Aim of the task:
Before anything else, copy every record below exactly as it stands.

::: Material for this exercise :::

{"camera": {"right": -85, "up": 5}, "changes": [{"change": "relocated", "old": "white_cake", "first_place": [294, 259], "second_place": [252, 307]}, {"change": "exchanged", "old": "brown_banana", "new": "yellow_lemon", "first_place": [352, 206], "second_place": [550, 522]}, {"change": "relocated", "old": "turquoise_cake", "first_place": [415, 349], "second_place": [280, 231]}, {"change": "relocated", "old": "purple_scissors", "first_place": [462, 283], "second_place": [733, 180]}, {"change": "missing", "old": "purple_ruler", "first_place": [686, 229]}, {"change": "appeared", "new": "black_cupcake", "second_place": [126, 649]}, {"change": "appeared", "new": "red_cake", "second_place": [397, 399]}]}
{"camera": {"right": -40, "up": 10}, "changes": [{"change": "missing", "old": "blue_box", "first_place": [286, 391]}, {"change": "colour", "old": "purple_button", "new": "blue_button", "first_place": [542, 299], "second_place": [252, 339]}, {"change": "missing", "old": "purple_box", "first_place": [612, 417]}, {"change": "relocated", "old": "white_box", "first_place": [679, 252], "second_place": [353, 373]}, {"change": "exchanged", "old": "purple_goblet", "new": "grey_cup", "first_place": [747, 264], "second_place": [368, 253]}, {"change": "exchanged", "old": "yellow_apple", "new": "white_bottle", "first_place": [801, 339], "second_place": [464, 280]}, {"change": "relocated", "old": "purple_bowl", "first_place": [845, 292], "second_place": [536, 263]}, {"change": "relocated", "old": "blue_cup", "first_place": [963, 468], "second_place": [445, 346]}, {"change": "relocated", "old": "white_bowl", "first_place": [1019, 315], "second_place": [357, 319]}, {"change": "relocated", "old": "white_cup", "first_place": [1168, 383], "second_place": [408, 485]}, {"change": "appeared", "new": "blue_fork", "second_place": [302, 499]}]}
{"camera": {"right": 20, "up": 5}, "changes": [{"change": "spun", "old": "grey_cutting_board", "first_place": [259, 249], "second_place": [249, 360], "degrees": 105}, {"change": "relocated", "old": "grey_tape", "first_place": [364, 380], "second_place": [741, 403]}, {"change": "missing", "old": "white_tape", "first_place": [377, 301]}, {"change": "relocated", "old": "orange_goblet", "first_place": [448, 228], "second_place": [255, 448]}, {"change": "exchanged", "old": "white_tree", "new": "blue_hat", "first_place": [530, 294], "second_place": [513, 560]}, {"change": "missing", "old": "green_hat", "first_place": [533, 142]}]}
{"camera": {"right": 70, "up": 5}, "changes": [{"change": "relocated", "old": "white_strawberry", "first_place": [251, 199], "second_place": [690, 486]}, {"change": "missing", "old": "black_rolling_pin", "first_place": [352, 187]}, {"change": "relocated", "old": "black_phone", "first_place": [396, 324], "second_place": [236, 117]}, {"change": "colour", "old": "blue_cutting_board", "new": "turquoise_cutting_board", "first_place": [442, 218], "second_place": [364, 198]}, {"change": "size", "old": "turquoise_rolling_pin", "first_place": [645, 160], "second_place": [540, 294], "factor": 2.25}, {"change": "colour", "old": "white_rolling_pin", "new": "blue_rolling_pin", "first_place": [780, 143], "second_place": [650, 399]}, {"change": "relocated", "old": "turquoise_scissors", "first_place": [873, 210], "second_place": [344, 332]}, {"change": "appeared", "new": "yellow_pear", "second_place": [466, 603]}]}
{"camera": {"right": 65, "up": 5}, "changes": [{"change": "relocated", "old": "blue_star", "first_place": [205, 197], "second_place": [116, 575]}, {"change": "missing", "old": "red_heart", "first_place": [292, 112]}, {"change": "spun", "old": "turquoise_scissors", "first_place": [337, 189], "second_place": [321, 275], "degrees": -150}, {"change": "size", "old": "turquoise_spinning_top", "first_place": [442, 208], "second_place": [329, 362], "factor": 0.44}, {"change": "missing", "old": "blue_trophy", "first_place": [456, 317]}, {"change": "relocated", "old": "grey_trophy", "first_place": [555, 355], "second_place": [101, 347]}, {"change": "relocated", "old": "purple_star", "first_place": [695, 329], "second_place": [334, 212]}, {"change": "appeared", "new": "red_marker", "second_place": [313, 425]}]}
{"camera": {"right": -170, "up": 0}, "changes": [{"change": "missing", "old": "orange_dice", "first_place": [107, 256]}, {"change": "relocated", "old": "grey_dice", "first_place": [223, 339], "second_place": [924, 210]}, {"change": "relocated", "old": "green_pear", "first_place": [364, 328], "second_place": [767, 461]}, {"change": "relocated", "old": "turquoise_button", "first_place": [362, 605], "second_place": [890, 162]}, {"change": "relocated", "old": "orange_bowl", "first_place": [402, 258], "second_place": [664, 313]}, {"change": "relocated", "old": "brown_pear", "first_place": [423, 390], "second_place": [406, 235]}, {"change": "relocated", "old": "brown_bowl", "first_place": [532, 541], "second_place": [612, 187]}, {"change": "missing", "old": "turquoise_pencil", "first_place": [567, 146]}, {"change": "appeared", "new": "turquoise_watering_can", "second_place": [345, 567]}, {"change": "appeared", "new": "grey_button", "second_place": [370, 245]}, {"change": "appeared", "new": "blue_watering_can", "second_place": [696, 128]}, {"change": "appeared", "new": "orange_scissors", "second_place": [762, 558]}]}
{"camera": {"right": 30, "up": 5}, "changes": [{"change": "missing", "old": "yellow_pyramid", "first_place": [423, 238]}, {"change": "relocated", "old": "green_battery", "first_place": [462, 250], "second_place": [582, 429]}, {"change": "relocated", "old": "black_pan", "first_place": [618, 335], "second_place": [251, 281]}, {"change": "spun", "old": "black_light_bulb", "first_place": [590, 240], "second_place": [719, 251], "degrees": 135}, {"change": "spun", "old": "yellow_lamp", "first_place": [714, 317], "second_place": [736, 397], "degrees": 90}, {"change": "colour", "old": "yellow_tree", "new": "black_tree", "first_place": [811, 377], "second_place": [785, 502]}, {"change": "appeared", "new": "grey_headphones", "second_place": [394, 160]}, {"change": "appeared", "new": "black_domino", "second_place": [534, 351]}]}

:::

Answer section:
{"camera": {"right": -85, "up": 5}, "changes": [{"change": "relocated", "old": "white_cake", "first_place": [294, 259], "second_place": [252, 307]}, {"change": "exchanged", "old": "brown_banana", "new": "yellow_lemon", "first_place": [352, 206], "second_place": [550, 522]}, {"change": "relocated", "old": "turquoise_cake", "first_place": [415, 349], "second_place": [280, 231]}, {"change": "relocated", "old": "purple_scissors", "first_place": [462, 283], "second_place": [733, 180]}, {"change": "missing", "old": "purple_ruler", "first_place": [686, 229]}, {"change": "appeared", "new": "black_cupcake", "second_place": [126, 649]}, {"change": "appeared", "new": "red_cake", "second_place": [397, 399]}]}
{"camera": {"right": -40, "up": 10}, "changes": [{"change": "missing", "old": "blue_box", "first_place": [286, 391]}, {"change": "colour", "old": "purple_button", "new": "blue_button", "first_place": [542, 299], "second_place": [252, 339]}, {"change": "missing", "old": "purple_box", "first_place": [612, 417]}, {"change": "relocated", "old": "white_box", "first_place": [679, 252], "second_place": [353, 373]}, {"change": "exchanged", "old": "purple_goblet", "new": "grey_cup", "first_place": [747, 264], "second_place": [368, 253]}, {"change": "exchanged", "old": "yellow_apple", "new": "white_bottle", "first_place": [801, 339], "second_place": [464, 280]}, {"change": "relocated", "old": "purple_bowl", "first_place": [845, 292], "second_place": [536, 263]}, {"change": "relocated", "old": "blue_cup", "first_place": [963, 468], "second_place": [445, 346]}, {"change": "relocated", "old": "white_bowl", "first_place": [1019, 315], "second_place": [357, 319]}, {"change": "relocated", "old": "white_cup", "first_place": [1168, 383], "second_place": [408, 485]}, {"change": "appeared", "new": "blue_fork", "second_place": [302, 499]}]}
{"camera": {"right": 20, "up": 5}, "changes": [{"change": "spun", "old": "grey_cutting_board", "first_place": [259, 249], "second_place": [249, 360], "degrees": 105}, {"change": "relocated", "old": "grey_tape", "first_place": [364, 380], "second_place": [741, 403]}, {"change": "missing", "old": "white_tape", "first_place": [377, 301]}, {"change": "relocated", "old": "orange_goblet", "first_place": [448, 228], "second_place": [255, 448]}, {"change": "exchanged", "old": "white_tree", "new": "blue_hat", "first_place": [530, 294], "second_place": [513, 560]}, {"change": "missing", "old": "green_hat", "first_place": [533, 142]}]}
{"camera": {"right": 70, "up": 5}, "changes": [{"change": "relocated", "old": "white_strawberry", "first_place": [251, 199], "second_place": [690, 486]}, {"change": "missing", "old": "black_rolling_pin", "first_place": [352, 187]}, {"change": "relocated", "old": "black_phone", "first_place": [396, 324], "second_place": [236, 117]}, {"change": "colour", "old": "blue_cutting_board", "new": "turquoise_cutting_board", "first_place": [442, 218], "second_place": [364, 198]}, {"change": "size", "old": "turquoise_rolling_pin", "first_place": [645, 160], "second_place": [540, 294], "factor": 2.25}, {"change": "colour", "old": "white_rolling_pin", "new": "blue_rolling_pin", "first_place": [780, 143], "second_place": [650, 399]}, {"change": "relocated", "old": "turquoise_scissors", "first_place": [873, 210], "second_place": [344, 332]}, {"change": "appeared", "new": "yellow_pear", "second_place": [466, 603]}]}
{"camera": {"right": 65, "up": 5}, "changes": [{"change": "relocated", "old": "blue_star", "first_place": [205, 197], "second_place": [116, 575]}, {"change": "missing", "old": "red_heart", "first_place": [292, 112]}, {"change": "spun", "old": "turquoise_scissors", "first_place": [337, 189], "second_place": [321, 275], "degrees": -150}, {"change": "size", "old": "turquoise_spinning_top", "first_place": [442, 208], "second_place": [329, 362], "factor": 0.44}, {"change": "missing", "old": "blue_trophy", "first_place": [456, 317]}, {"change": "relocated", "old": "grey_trophy", "first_place": [555, 355], "second_place": [101, 347]}, {"change": "relocated", "old": "purple_star", "first_place": [695, 329], "second_place": [334, 212]}, {"change": "appeared", "new": "red_marker", "second_place": [313, 425]}]}
{"camera": {"right": -170, "up": 0}, "changes": [{"change": "missing", "old": "orange_dice", "first_place": [107, 256]}, {"change": "relocated", "old": "grey_dice", "first_place": [223, 339], "second_place": [924, 210]}, {"change": "relocated", "old": "green_pear", "first_place": [364, 328], "second_place": [767, 461]}, {"change": "relocated", "old": "turquoise_button", "first_place": [362, 605], "second_place": [890, 162]}, {"change": "relocated", "old": "orange_bowl", "first_place": [402, 258], "second_place": [664, 313]}, {"change": "relocated", "old": "brown_pear", "first_place": [423, 390], "second_place": [406, 235]}, {"change": "relocated", "old": "brown_bowl", "first_place": [532, 541], "second_place": [612, 187]}, {"change": "missing", "old": "turquoise_pencil", "first_place": [567, 146]}, {"change": "appeared", "new": "turquoise_watering_can", "second_place": [345, 567]}, {"change": "appeared", "new": "grey_button", "second_place": [370, 245]}, {"change": "appeared", "new": "blue_watering_can", "second_place": [696, 128]}, {"change": "appeared", "new": "orange_scissors", "second_place": [762, 558]}]}
{"camera": {"right": 30, "up": 5}, "changes": [{"change": "missing", "old": "yellow_pyramid", "first_place": [423, 238]}, {"change": "relocated", "old": "green_battery", "first_place": [462, 250], "second_place": [582, 429]}, {"change": "relocated", "old": "black_pan", "first_place": [618, 335], "second_place": [251, 281]}, {"change": "spun", "old": "black_light_bulb", "first_place": [590, 240], "second_place": [719, 251], "degrees": 135}, {"change": "spun", "old": "yellow_lamp", "first_place": [714, 317], "second_place": [736, 397], "degrees": 90}, {"change": "colour", "old": "yellow_tree", "new": "black_tree", "first_place": [811, 377], "second_place": [785, 502]}, {"change": "appeared", "new": "grey_headphones", "second_place": [394, 160]}, {"change": "appeared", "new": "black_domino", "second_place": [534, 351]}]}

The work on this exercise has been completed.